*** Begin section ***

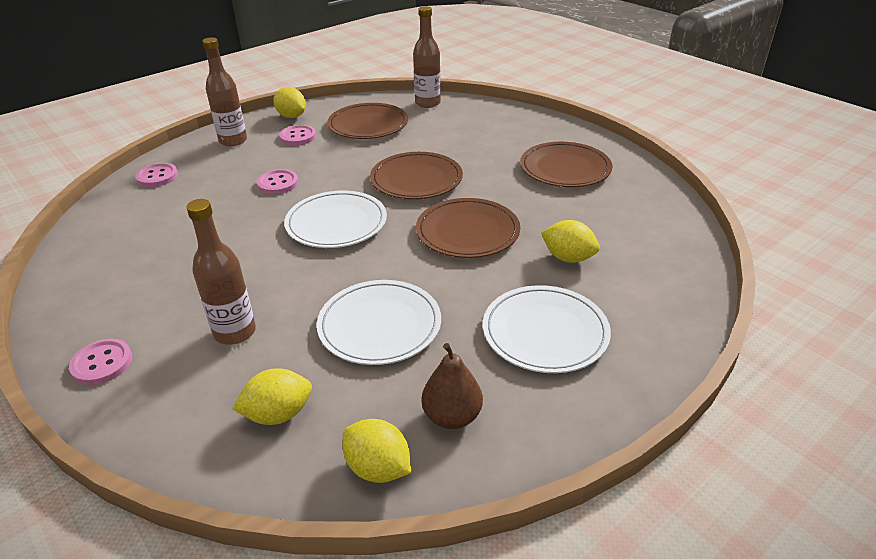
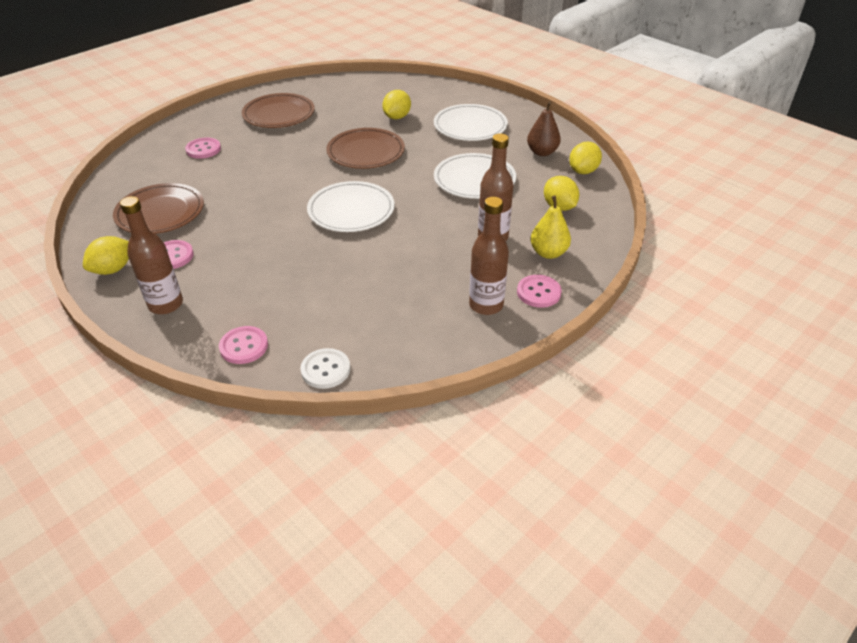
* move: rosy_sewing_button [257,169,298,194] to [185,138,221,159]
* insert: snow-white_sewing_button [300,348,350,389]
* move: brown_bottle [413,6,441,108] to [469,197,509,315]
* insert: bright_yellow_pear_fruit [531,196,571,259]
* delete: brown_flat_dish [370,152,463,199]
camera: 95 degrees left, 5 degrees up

*** End section ***
*** Begin section ***

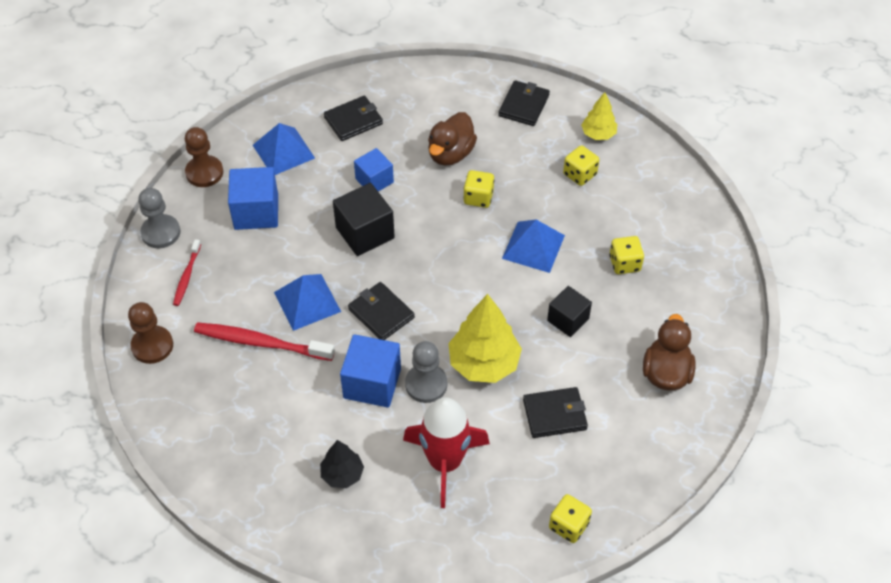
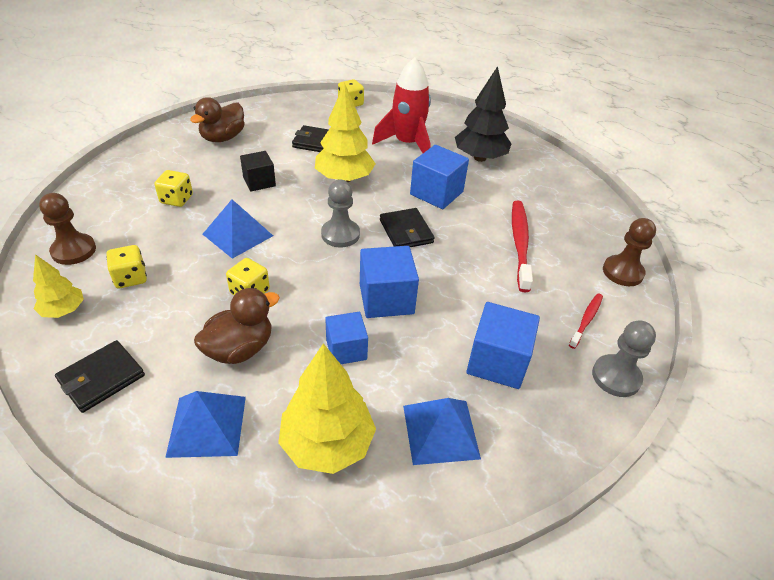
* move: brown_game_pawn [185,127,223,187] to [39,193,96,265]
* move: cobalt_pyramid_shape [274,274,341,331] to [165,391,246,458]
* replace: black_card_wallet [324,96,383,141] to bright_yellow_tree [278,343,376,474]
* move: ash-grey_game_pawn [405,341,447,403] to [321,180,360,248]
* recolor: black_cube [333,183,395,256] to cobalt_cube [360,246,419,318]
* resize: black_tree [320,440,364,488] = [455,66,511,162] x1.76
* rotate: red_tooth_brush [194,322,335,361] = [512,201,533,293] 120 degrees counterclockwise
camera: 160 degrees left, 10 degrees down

*** End section ***

**Action item:** Each line above from the one with "[257,169,298,194] to [185,138,221,159]" up to and including the one with "camera: 95 degrees left, 5 degrees up" must be set down exactly, and no line outside that span may appear.

**Your response:**
* move: rosy_sewing_button [257,169,298,194] to [185,138,221,159]
* insert: snow-white_sewing_button [300,348,350,389]
* move: brown_bottle [413,6,441,108] to [469,197,509,315]
* insert: bright_yellow_pear_fruit [531,196,571,259]
* delete: brown_flat_dish [370,152,463,199]
camera: 95 degrees left, 5 degrees up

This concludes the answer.